● **WHAT TO PRODUCE**
The stretch wanted below opens at the line containing "(310, 386) = (208, 297): none -> purple donut" and closes at the line containing "(675, 112) = (542, 89): none -> brown donut". Please return it exactly, with no other lines.

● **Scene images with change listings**
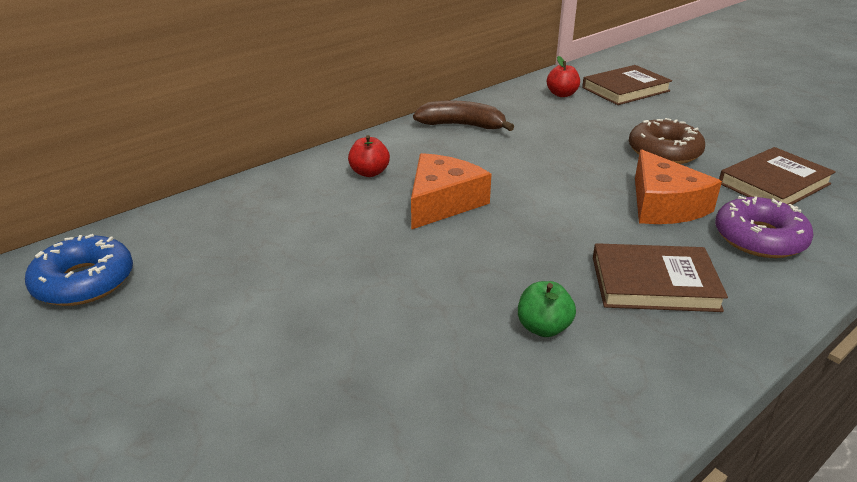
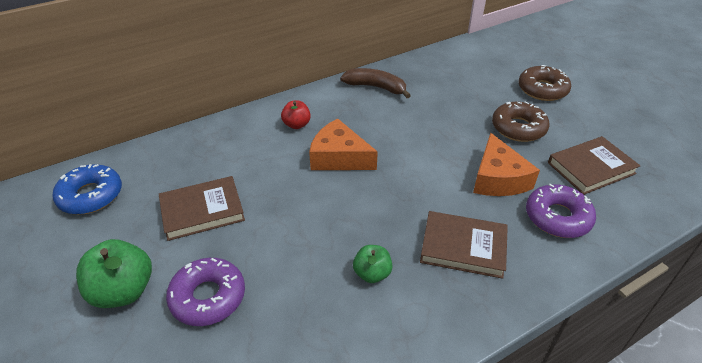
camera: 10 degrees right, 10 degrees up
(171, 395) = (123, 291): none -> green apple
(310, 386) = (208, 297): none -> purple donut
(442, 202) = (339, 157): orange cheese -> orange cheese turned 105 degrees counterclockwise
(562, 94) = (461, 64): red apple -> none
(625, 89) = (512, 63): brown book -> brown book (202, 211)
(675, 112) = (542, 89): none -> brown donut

--

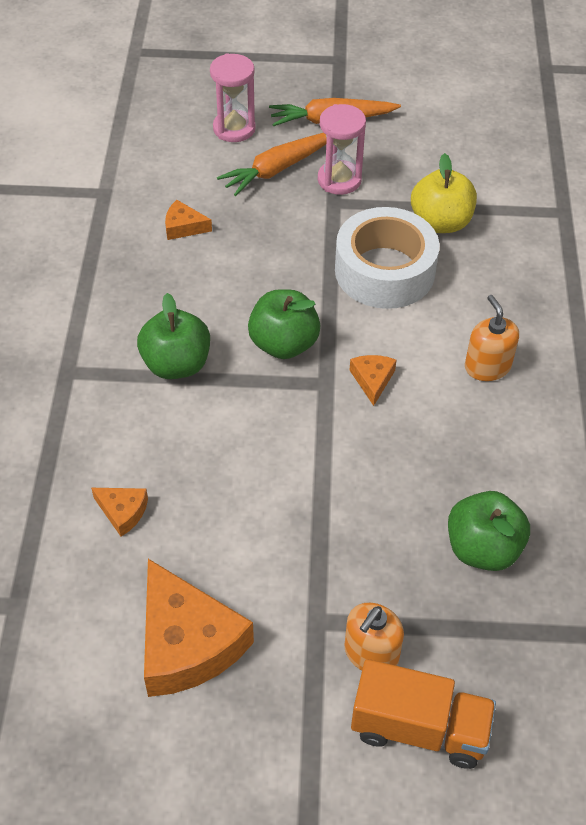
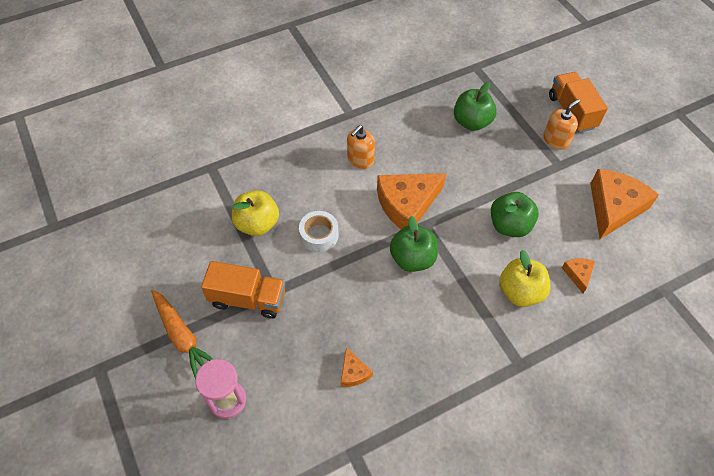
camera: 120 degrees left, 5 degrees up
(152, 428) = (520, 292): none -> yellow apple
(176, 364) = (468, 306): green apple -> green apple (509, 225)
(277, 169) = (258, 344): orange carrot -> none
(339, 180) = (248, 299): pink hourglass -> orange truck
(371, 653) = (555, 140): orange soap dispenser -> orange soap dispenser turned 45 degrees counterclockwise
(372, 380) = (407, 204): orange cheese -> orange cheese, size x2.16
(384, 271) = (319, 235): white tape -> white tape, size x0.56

● **TASK RESULT**
(310, 386) = (208, 297): none -> purple donut
(442, 202) = (339, 157): orange cheese -> orange cheese turned 105 degrees counterclockwise
(562, 94) = (461, 64): red apple -> none
(625, 89) = (512, 63): brown book -> brown book (202, 211)
(675, 112) = (542, 89): none -> brown donut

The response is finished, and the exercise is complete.